SUPPLIED MATERIAL -
● ● ●
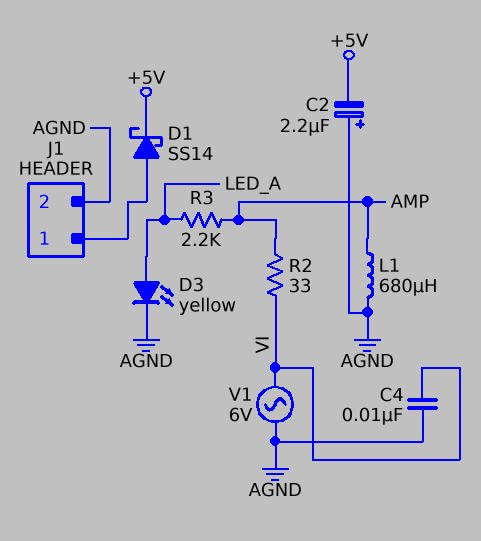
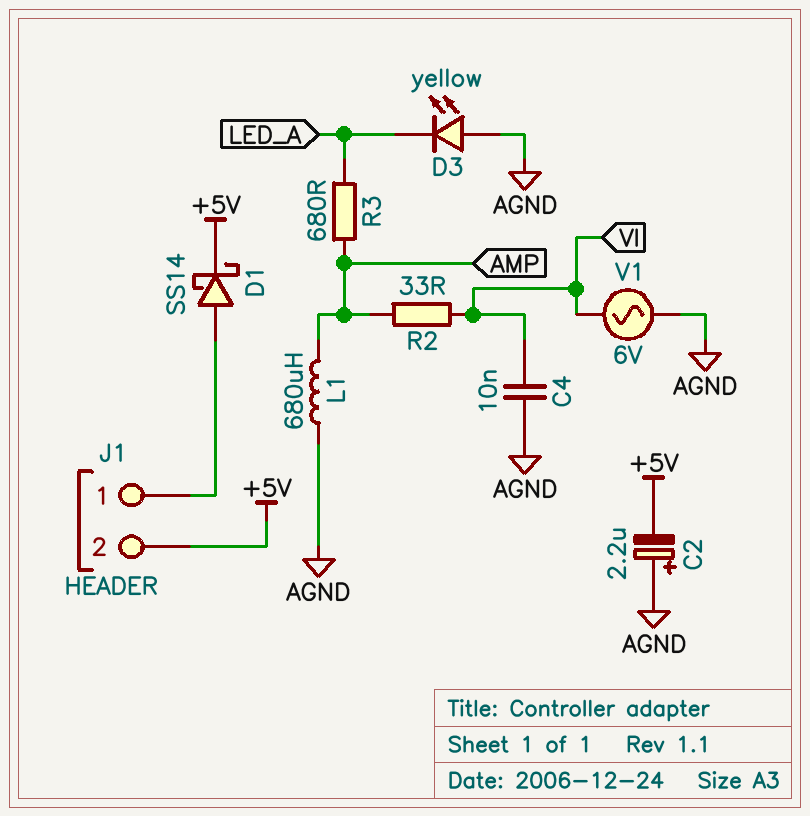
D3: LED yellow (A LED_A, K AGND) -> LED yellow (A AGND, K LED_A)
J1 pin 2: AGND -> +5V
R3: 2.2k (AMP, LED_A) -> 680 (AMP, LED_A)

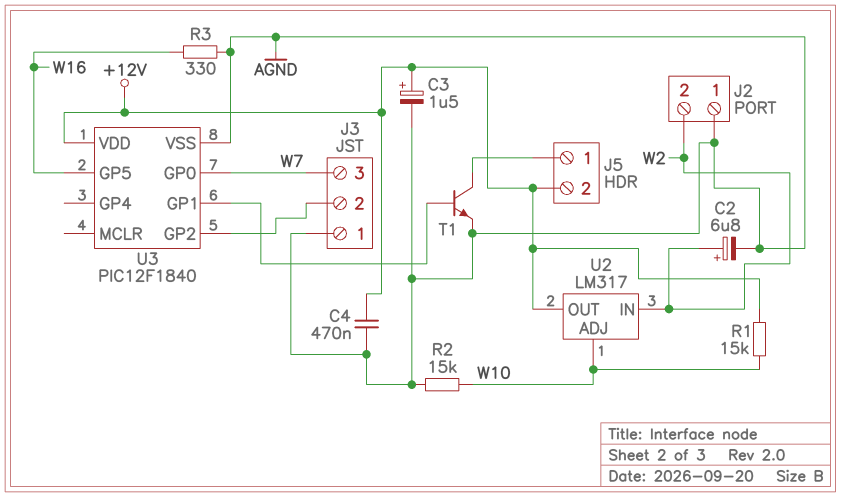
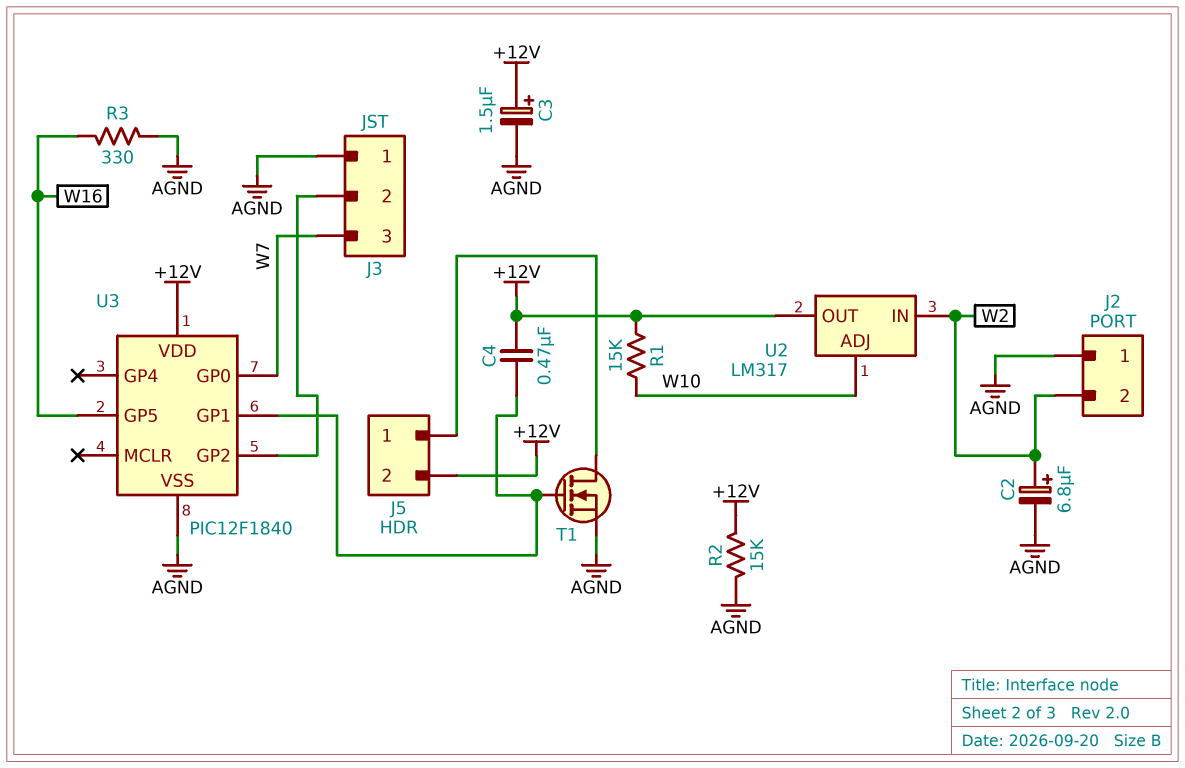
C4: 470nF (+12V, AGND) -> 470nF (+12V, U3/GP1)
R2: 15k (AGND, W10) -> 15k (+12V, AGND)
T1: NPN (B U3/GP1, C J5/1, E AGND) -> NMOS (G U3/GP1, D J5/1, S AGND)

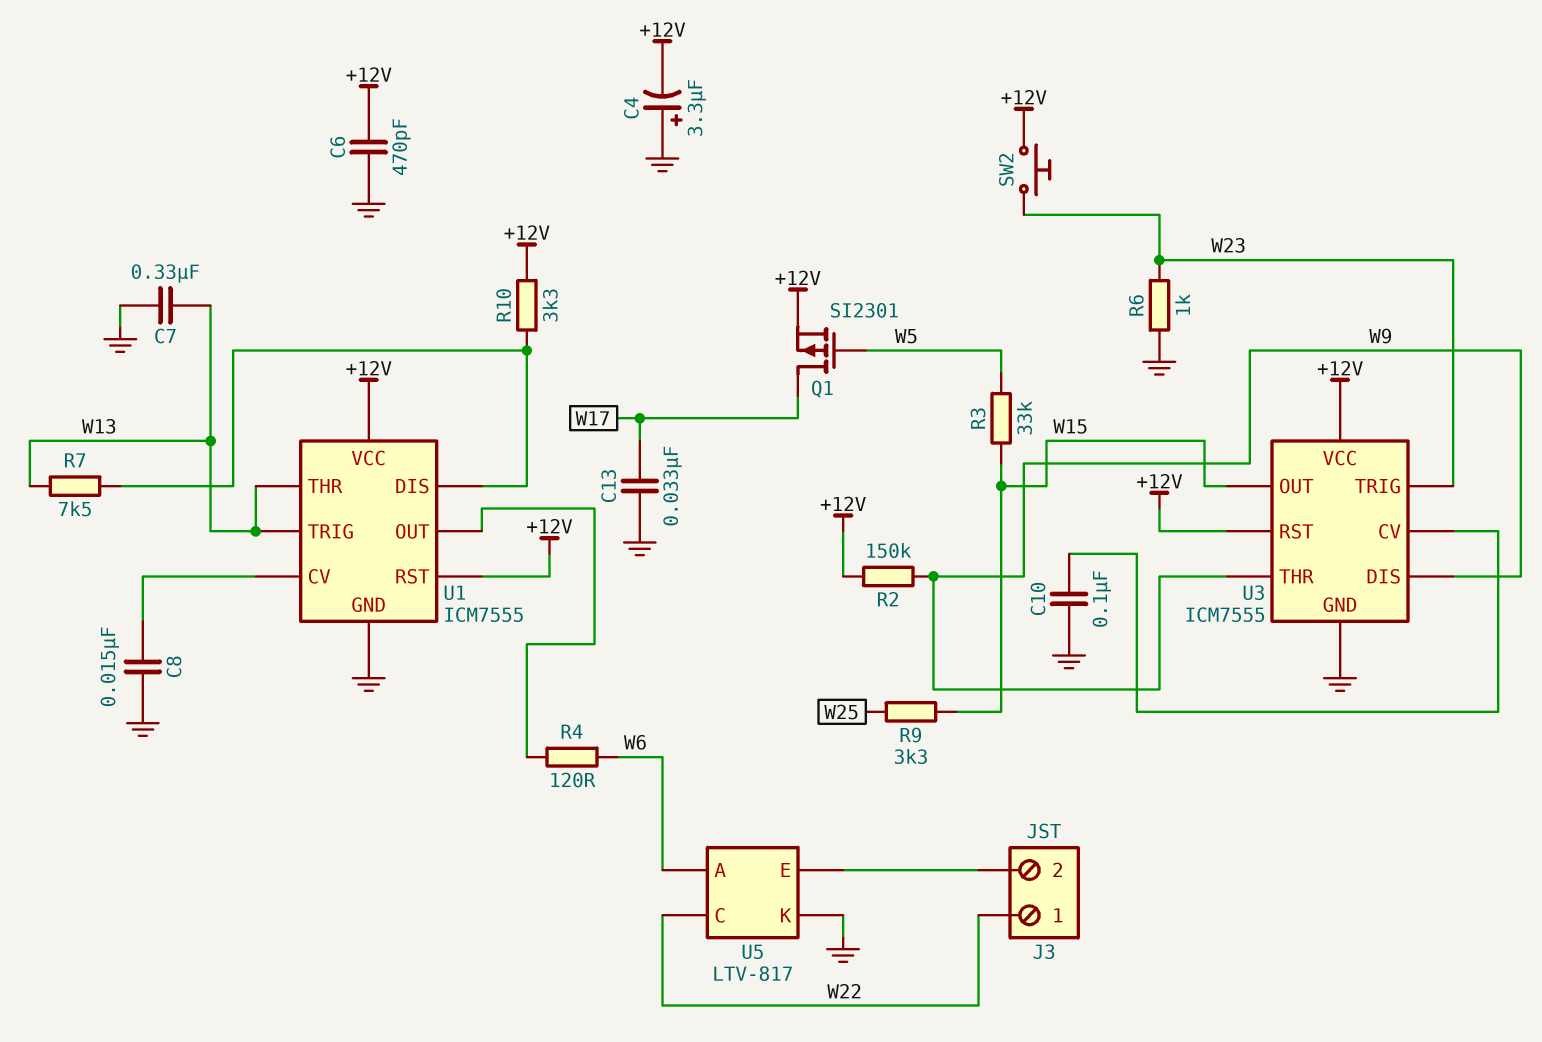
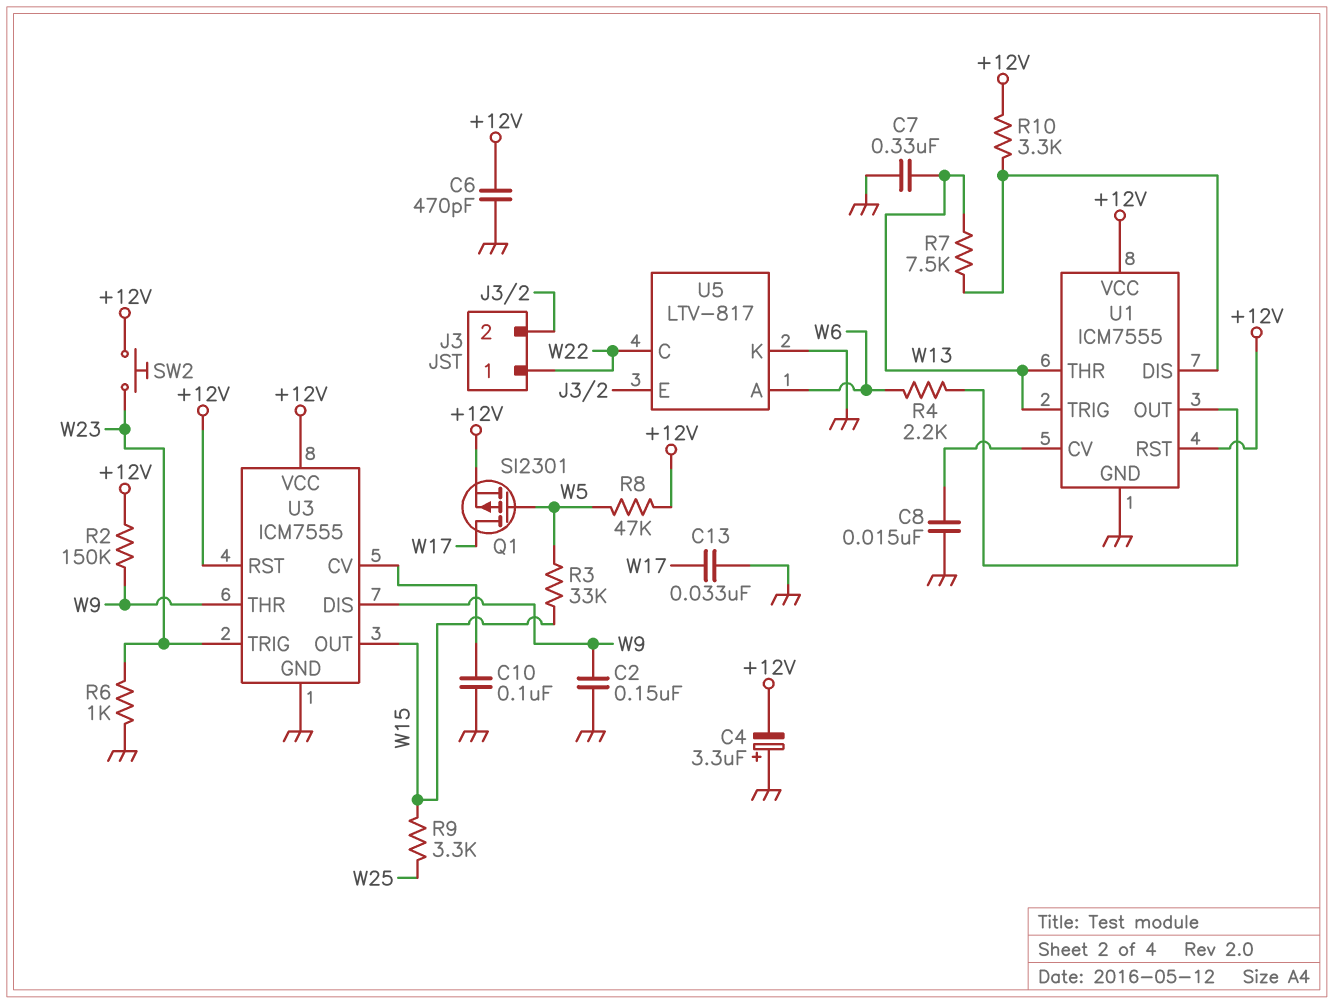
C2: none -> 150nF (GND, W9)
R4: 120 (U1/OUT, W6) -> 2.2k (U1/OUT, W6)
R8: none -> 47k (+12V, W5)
● ● ●
TASK ITEM -
Show all lines from the entries that hold "none".

RESPONSE TO THE TASK -
C2: none -> 150nF (GND, W9)
R8: none -> 47k (+12V, W5)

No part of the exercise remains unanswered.